[[ SUPPLIED INFORMATION open ]]

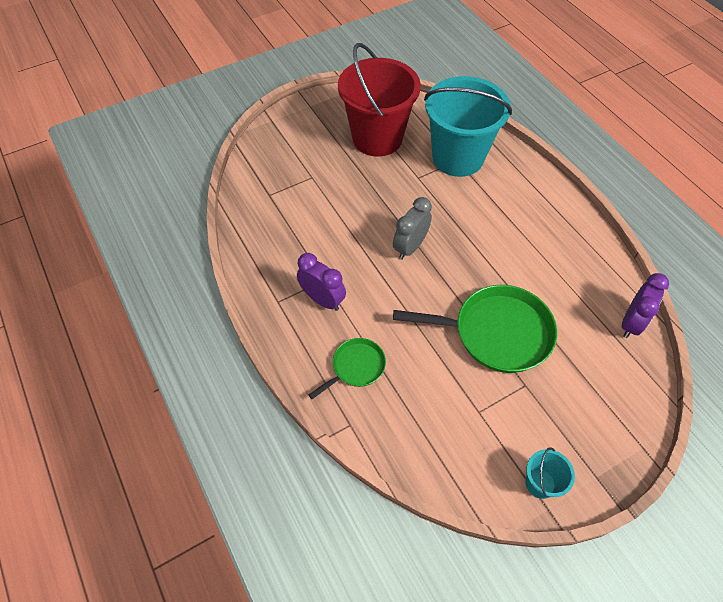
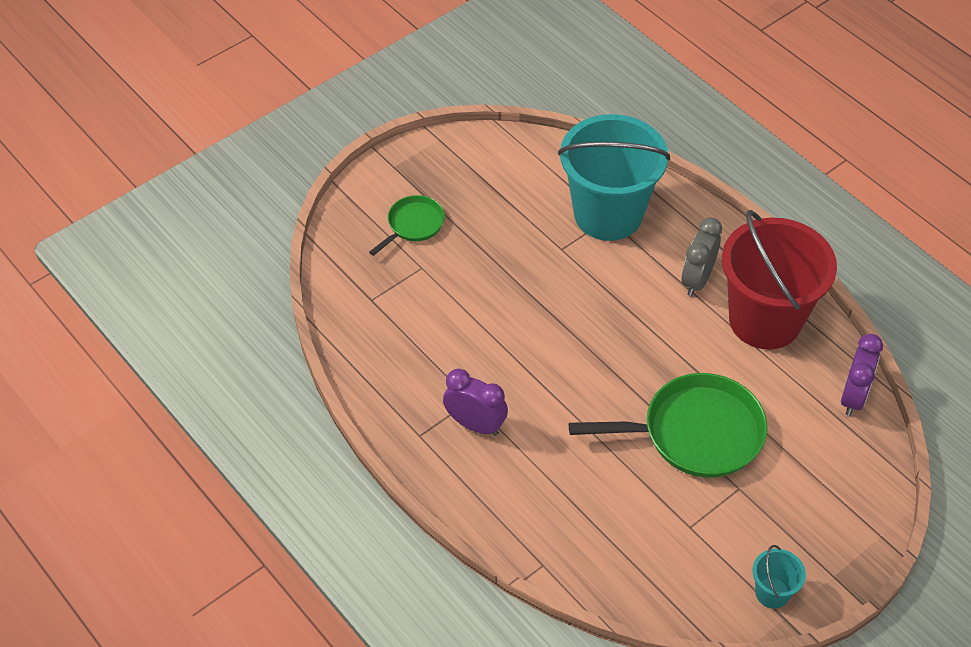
camera: 10 degrees left, 5 degrees down
(356, 367) = (535, 499): green pan -> green pan (413, 225)
(377, 138) = (496, 201): red bucket -> red bucket (764, 320)
(410, 247) = (570, 342): grey clock -> grey clock (697, 280)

[[ SUPPLIED INFORMATION closed ]]

• _WHAT YOU ARE ASKED TO DO_
Print the data above exactly; drop every picture.

• _TASK ANSWER_
camera: 10 degrees left, 5 degrees down
(356, 367) = (535, 499): green pan -> green pan (413, 225)
(377, 138) = (496, 201): red bucket -> red bucket (764, 320)
(410, 247) = (570, 342): grey clock -> grey clock (697, 280)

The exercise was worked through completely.